§ About this task
Please reproduce each line of the data below exactly as shown.

§ Data shown
*-*-*

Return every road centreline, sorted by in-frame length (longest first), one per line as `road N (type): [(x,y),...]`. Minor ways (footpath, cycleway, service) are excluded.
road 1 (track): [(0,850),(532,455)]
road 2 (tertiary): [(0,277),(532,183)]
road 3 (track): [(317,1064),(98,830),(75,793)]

*-*-*

§ Solution for this exercise
Return every road centreline, sorted by in-frame length (longest first), one per line as `road N (type): [(x,y),...]`. Minor ways (footpath, cycleway, service) are excluded.
road 1 (track): [(0,850),(532,455)]
road 2 (tertiary): [(0,277),(532,183)]
road 3 (track): [(317,1064),(98,830),(75,793)]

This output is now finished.